[Before-and-after scene images]
>>
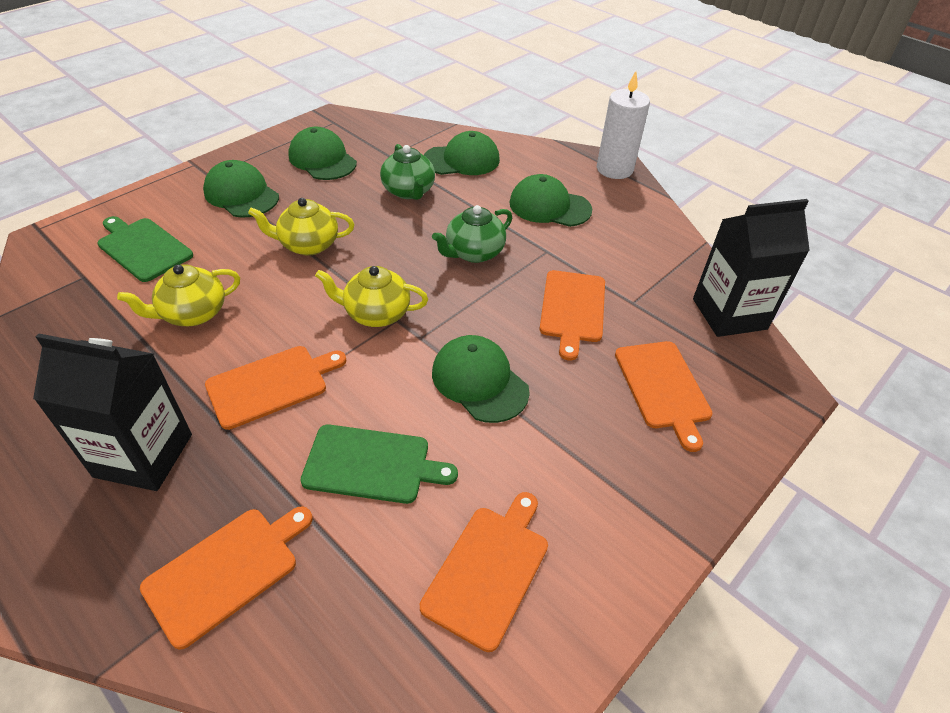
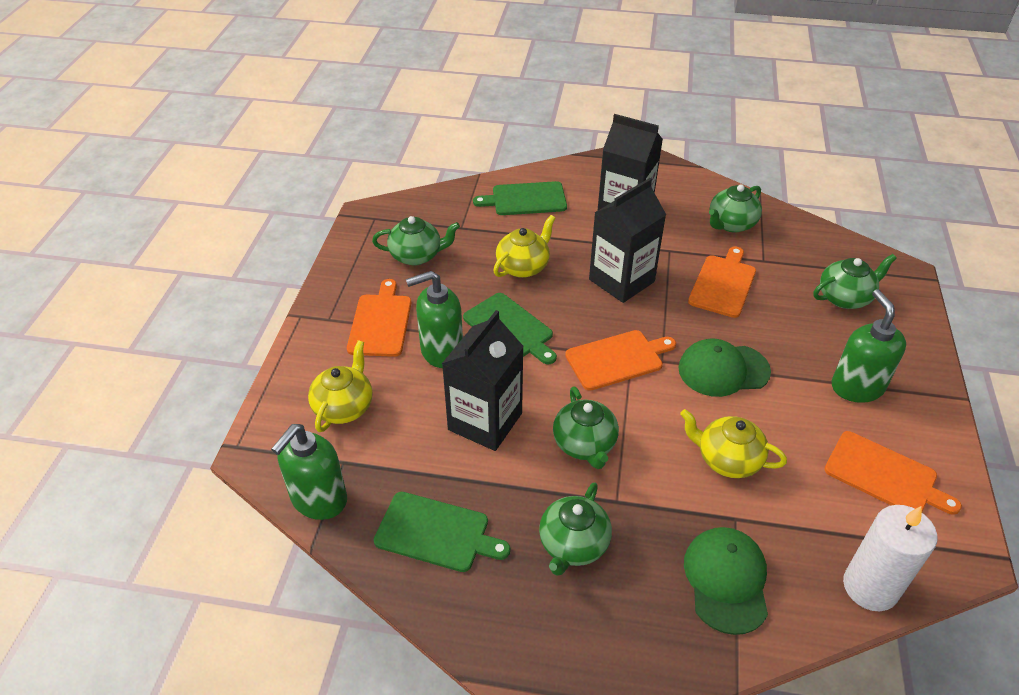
black carton: 2 -> 3
green cap: 5 -> 2
green cutting board: 2 -> 3
green soap dispenser: 0 -> 3
green teapot: 2 -> 5
orange cutting board: 5 -> 4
<<
| WORK TO COMPLETE |
Restate the data above word for word, omitting every picture.

| SOLUTION FOR THIS TASK |
black carton: 2 -> 3
green cap: 5 -> 2
green cutting board: 2 -> 3
green soap dispenser: 0 -> 3
green teapot: 2 -> 5
orange cutting board: 5 -> 4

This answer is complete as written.